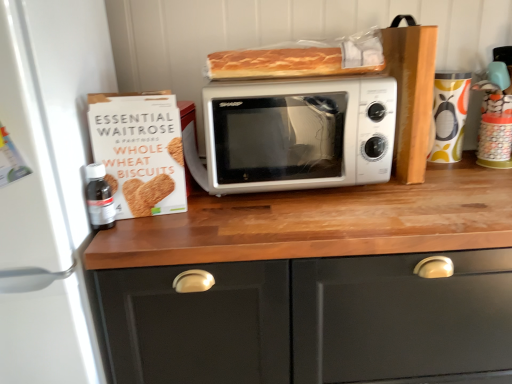
Identify the location of spots to the right of white cardboard box at left. (224, 221).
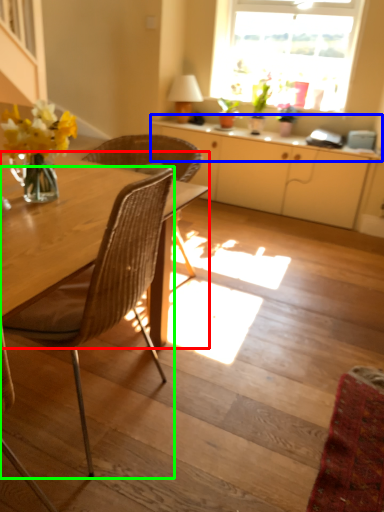
Question: Based on their relative distances, which object is farther from round table (highlighted by a red box)? Choose from counter top (highlighted by a blue box) and chair (highlighted by a green box).

Choices:
 (A) counter top
 (B) chair

Answer: (A)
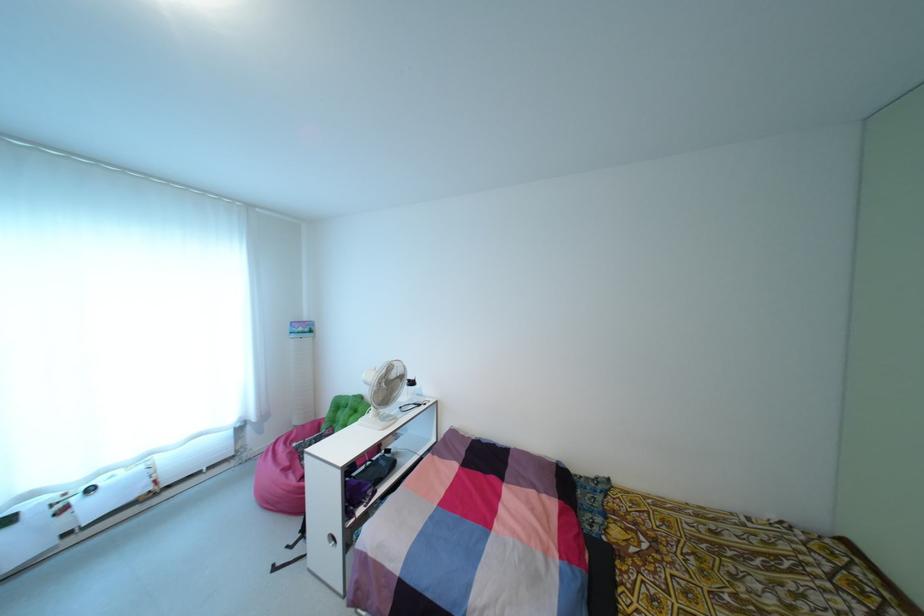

Yapılacak iş
Yukarıdaki satırların tümünü "round table" yerine "dining table" gelecek biçimde güncelleyin ve geri kalan her şeyi değiştirmeden bırakın. Resimleri cevaba almayın.

Alıştırmanın çözümü
Identify the location of spots to the right of white cardboard box at left. (224, 221).
Question: Based on their relative distances, which object is farther from dining table (highlighted by a red box)? Choose from counter top (highlighted by a blue box) and chair (highlighted by a green box).

Choices:
 (A) counter top
 (B) chair

Answer: (A)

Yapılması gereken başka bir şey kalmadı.